* EXERCISE BRIEF *
Copy the entries word for word, starting from the beginning and ending with the line that contains "brown trapezoid at", including that line.

-- START RECORD EXTRACTS --

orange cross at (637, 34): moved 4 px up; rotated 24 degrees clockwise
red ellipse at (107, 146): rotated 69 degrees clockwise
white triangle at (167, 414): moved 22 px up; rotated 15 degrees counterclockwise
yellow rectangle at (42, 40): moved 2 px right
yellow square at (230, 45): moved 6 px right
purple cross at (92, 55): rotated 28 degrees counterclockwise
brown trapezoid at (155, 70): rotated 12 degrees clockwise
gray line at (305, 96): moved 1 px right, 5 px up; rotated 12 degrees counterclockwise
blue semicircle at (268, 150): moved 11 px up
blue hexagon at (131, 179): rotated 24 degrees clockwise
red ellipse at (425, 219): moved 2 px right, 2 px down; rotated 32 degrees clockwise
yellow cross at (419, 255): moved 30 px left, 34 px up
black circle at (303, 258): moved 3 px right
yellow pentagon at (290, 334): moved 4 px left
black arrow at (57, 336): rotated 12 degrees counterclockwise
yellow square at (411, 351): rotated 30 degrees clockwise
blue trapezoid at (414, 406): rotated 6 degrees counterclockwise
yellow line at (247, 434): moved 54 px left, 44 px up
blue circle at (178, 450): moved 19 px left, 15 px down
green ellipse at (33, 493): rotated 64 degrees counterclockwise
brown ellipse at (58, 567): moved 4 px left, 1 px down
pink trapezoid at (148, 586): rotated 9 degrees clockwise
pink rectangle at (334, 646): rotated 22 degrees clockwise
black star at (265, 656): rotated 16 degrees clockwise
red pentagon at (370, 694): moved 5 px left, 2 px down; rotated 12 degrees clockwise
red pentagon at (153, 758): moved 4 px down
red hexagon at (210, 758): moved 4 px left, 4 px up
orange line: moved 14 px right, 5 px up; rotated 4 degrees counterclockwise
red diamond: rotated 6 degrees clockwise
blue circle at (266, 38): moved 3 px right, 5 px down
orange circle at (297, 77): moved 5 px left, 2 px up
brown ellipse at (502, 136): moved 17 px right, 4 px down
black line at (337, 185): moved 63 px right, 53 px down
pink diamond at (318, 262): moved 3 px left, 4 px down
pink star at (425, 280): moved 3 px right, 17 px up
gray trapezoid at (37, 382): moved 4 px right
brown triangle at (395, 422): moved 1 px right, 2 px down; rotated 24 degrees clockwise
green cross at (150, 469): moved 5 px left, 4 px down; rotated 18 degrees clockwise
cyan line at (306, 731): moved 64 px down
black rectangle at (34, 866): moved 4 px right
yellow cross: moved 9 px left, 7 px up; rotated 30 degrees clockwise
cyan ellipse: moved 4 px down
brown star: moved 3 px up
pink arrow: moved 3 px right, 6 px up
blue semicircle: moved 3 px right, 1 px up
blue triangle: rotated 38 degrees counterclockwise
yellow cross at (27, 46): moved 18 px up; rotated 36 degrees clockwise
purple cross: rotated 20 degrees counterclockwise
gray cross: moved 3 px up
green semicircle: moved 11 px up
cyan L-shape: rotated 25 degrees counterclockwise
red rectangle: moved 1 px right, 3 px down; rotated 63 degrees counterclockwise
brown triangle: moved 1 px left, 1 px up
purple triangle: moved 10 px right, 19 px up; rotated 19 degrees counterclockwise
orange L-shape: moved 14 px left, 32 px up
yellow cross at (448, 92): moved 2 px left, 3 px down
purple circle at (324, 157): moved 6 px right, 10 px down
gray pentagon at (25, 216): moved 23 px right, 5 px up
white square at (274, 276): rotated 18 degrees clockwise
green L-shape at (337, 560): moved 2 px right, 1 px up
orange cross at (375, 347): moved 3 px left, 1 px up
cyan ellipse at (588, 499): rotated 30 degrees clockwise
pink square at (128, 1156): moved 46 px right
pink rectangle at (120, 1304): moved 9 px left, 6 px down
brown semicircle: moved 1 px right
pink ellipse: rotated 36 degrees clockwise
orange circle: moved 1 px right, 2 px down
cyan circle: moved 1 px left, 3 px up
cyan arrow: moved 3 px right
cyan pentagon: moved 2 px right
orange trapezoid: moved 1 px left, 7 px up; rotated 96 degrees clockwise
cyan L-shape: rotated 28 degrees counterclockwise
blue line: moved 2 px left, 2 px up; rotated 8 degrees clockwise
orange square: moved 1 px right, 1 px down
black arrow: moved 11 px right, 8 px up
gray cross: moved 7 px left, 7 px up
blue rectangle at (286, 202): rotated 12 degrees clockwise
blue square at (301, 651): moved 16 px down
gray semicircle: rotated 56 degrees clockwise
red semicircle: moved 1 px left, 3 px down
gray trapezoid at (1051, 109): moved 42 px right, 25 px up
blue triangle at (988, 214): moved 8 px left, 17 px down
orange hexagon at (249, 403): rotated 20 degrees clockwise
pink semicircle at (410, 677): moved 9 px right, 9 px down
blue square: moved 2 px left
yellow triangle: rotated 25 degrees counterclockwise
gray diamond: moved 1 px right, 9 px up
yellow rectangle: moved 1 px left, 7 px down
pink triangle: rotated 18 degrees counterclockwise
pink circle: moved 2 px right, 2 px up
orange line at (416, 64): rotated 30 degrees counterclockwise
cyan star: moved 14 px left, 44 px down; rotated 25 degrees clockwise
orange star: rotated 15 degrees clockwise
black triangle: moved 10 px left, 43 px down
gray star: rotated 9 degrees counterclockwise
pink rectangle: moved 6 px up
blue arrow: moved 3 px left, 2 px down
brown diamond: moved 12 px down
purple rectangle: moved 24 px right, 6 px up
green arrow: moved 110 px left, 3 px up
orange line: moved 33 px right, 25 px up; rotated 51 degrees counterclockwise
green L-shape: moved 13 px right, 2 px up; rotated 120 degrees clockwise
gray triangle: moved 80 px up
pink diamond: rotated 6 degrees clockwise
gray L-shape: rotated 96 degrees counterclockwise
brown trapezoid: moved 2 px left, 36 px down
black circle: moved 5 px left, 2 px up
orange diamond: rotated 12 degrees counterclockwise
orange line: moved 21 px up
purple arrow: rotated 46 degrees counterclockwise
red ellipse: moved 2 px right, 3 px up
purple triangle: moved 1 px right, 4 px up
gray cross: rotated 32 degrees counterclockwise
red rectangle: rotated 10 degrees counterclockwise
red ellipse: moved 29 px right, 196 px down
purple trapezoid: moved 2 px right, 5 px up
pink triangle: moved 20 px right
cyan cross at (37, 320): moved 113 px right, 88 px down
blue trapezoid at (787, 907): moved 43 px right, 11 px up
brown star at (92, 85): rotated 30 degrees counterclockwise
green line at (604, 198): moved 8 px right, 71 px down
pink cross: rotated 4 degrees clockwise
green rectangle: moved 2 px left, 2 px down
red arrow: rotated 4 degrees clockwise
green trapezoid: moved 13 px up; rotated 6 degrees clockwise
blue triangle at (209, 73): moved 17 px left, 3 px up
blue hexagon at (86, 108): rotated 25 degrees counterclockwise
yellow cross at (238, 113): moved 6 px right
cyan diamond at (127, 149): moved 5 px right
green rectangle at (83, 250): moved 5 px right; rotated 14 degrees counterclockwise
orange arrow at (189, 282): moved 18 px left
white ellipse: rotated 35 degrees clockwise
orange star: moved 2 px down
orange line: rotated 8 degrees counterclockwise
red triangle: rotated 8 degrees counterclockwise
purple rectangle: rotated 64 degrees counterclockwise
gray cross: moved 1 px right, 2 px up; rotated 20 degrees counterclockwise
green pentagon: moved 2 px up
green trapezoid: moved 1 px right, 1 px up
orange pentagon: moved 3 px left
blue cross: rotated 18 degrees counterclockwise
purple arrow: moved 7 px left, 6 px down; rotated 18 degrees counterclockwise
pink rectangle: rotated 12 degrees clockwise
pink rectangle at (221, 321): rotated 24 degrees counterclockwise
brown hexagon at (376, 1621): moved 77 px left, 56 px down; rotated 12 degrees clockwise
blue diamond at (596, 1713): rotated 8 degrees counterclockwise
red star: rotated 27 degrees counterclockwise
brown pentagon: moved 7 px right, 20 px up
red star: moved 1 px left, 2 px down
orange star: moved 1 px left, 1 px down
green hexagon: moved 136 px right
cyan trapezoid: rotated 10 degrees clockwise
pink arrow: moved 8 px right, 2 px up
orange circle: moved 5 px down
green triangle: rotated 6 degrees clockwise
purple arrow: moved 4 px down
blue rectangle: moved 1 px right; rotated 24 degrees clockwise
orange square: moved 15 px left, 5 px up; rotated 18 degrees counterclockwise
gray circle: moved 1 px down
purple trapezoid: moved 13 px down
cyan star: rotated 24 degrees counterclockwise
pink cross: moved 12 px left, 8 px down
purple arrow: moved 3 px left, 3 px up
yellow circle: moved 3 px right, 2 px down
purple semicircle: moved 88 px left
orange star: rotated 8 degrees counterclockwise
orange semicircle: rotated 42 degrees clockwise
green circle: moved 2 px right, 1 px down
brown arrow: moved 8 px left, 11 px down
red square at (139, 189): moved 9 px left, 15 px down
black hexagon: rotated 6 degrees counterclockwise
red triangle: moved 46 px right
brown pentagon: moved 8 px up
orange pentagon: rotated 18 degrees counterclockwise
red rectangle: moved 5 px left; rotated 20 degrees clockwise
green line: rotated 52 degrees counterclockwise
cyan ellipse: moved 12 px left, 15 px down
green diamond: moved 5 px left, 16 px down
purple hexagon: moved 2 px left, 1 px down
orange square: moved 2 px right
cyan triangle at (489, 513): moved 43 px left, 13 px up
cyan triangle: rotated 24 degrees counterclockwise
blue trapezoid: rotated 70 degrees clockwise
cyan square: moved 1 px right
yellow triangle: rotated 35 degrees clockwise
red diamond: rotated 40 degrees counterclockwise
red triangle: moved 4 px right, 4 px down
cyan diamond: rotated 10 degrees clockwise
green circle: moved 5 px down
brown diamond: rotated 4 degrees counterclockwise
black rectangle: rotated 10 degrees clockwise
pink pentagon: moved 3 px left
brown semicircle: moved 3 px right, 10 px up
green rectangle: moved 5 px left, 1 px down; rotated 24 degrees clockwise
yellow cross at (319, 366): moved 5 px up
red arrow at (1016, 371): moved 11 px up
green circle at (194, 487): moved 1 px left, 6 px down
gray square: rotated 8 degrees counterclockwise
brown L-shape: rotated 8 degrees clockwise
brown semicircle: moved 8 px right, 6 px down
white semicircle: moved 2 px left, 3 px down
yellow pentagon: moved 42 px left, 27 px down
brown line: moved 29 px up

-- END RECORD EXTRACTS --

* WRITTEN RESPONSE *
orange cross at (637, 34): moved 4 px up; rotated 24 degrees clockwise
red ellipse at (107, 146): rotated 69 degrees clockwise
white triangle at (167, 414): moved 22 px up; rotated 15 degrees counterclockwise
yellow rectangle at (42, 40): moved 2 px right
yellow square at (230, 45): moved 6 px right
purple cross at (92, 55): rotated 28 degrees counterclockwise
brown trapezoid at (155, 70): rotated 12 degrees clockwise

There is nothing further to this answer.